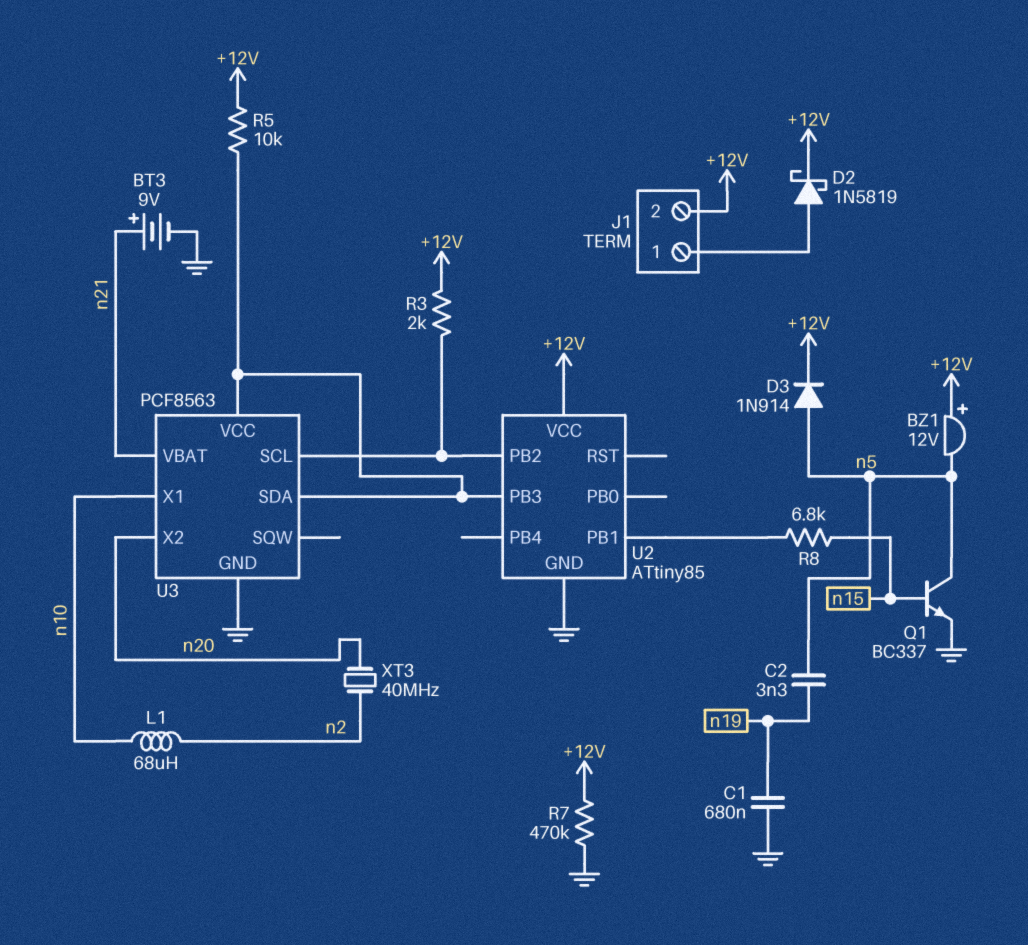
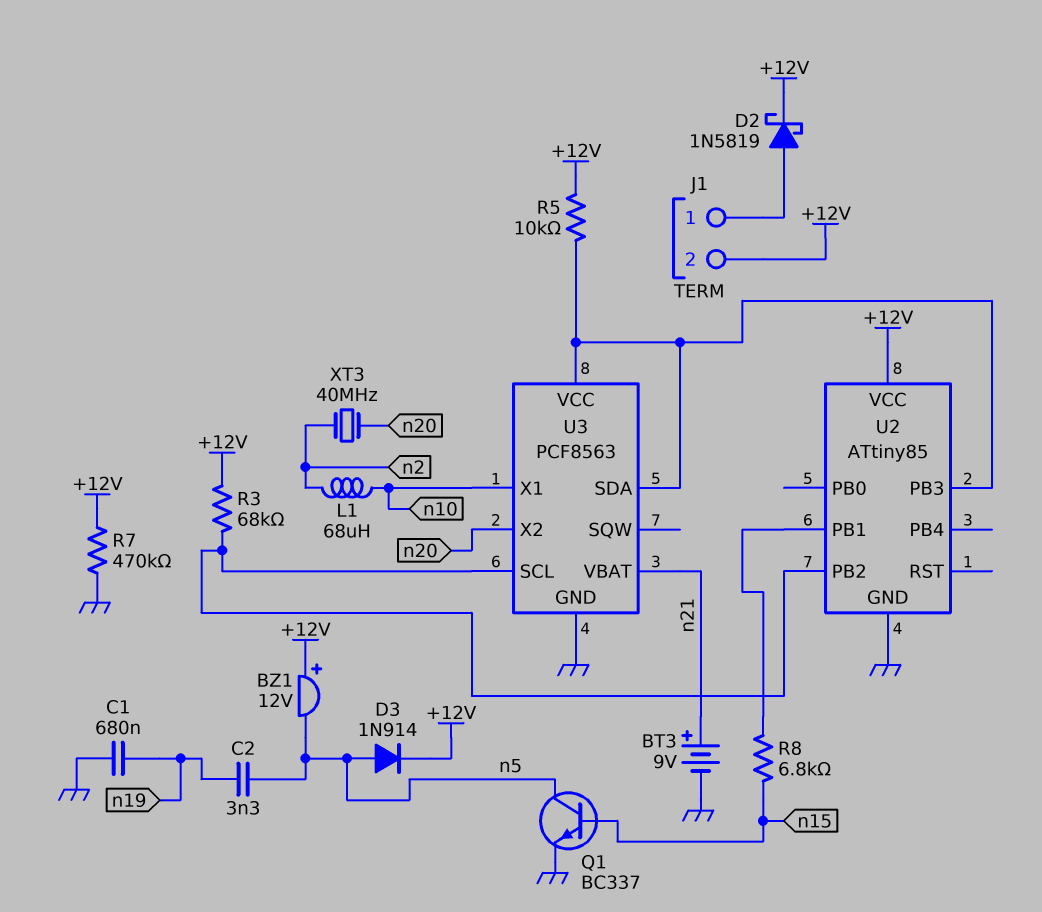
R3: 2k (+12V, U2/PB2) -> 68k (+12V, U2/PB2)

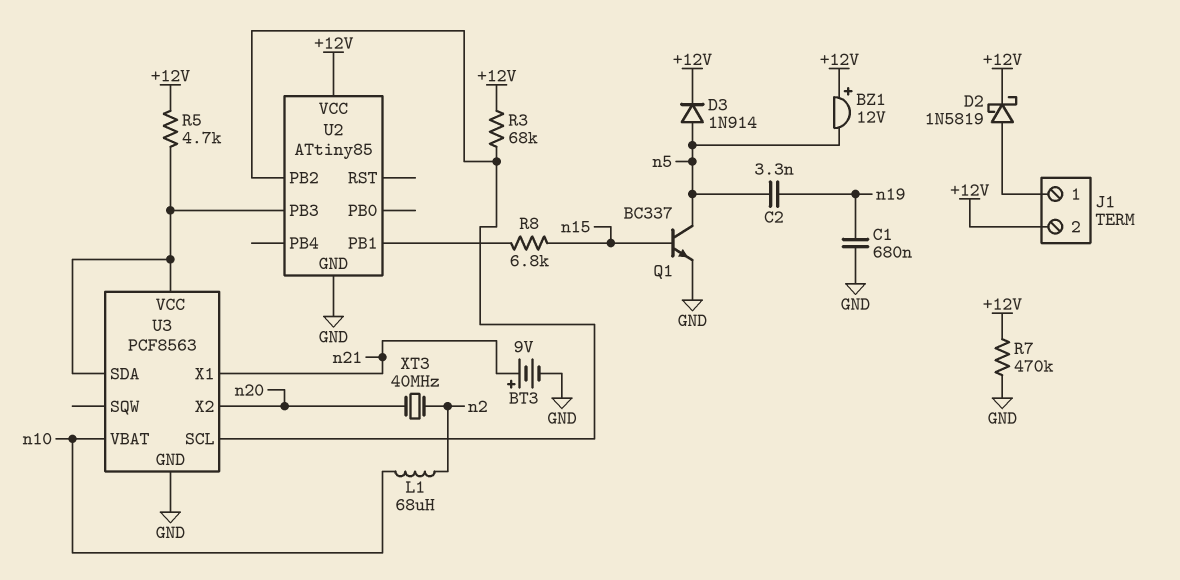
R5: 10k (+12V, U2/PB3) -> 4.7k (+12V, U2/PB3)
U3 pin VBAT: n21 -> n10
U3 pin X1: n10 -> n21

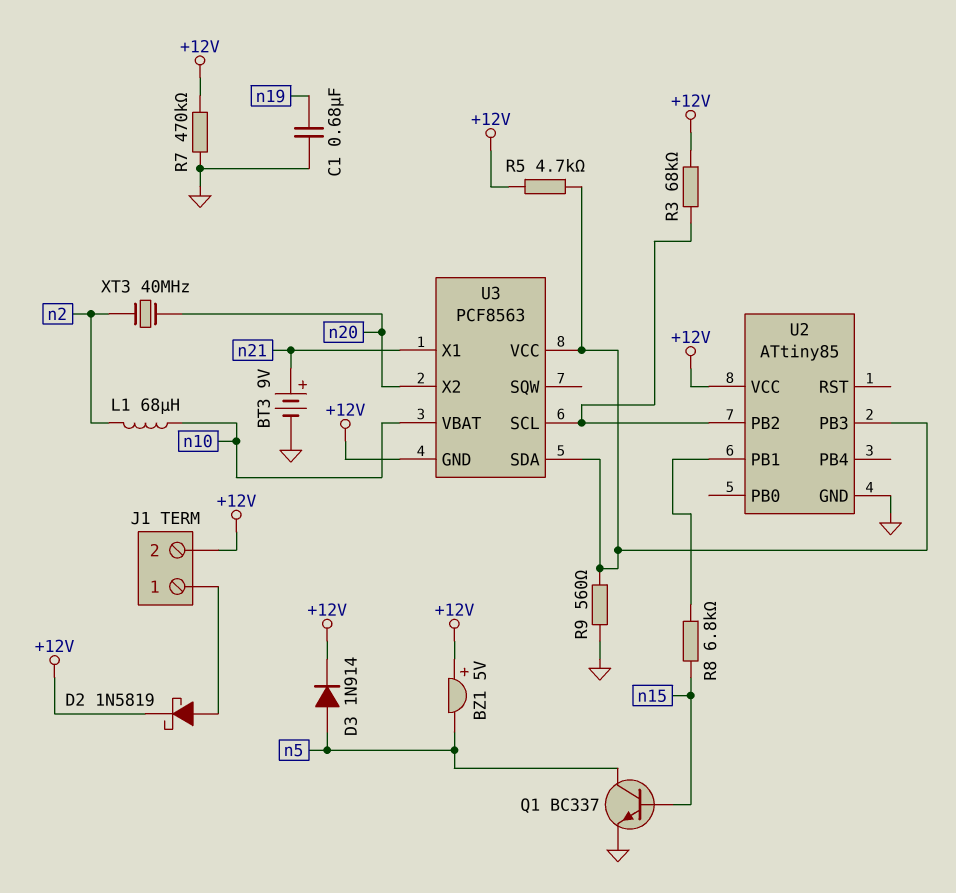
BZ1: buzzer 12V (plus +12V, minus n5) -> buzzer 5V (plus +12V, minus n5)
C2: 3.3nF (n5, n19) -> none
R9: none -> 560 (GND, U2/PB3)
U3 pin GND: GND -> +12V

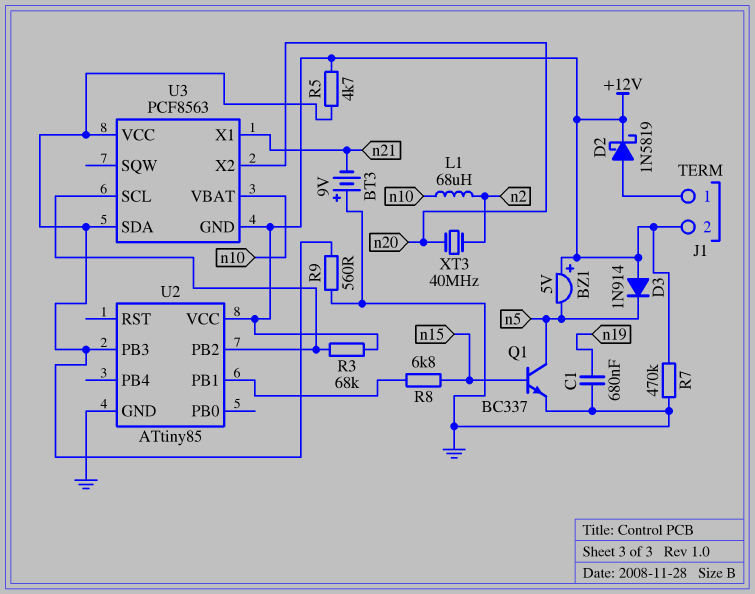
BT3: 9V (plus n21, minus GND) -> 9V (plus GND, minus n21)
D3: diode 1N914 (A n5, K +12V) -> diode 1N914 (A +12V, K n5)

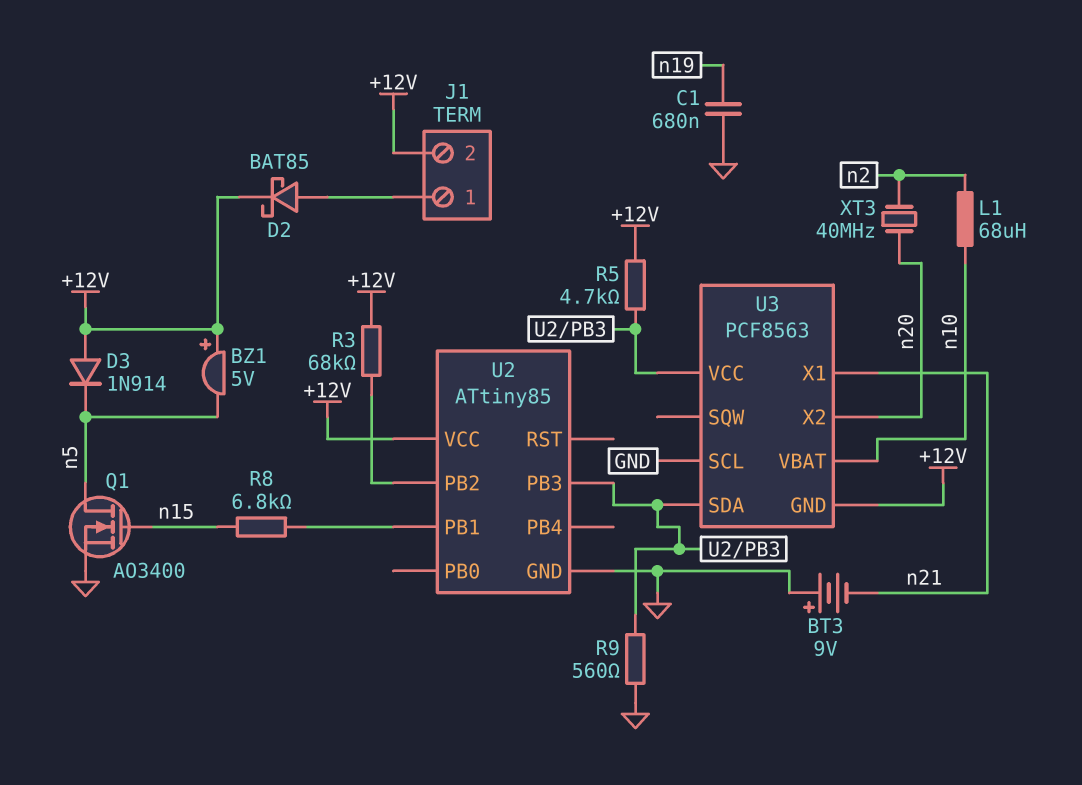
D2: schottky 1N5819 (A J1/1, K +12V) -> schottky BAT85 (A J1/1, K +12V)
Q1: NPN BC337 (B n15, C n5, E GND) -> NMOS AO3400 (G n15, D n5, S GND)
R7: 470k (+12V, GND) -> none
U3 pin SCL: U2/PB2 -> GND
--------------------
* **PROBLEM DETAILS**
Pull out all lines from the entries above that include the word "minus".

* **WRITTEN RESPONSE**
BZ1: buzzer 12V (plus +12V, minus n5) -> buzzer 5V (plus +12V, minus n5)
BT3: 9V (plus n21, minus GND) -> 9V (plus GND, minus n21)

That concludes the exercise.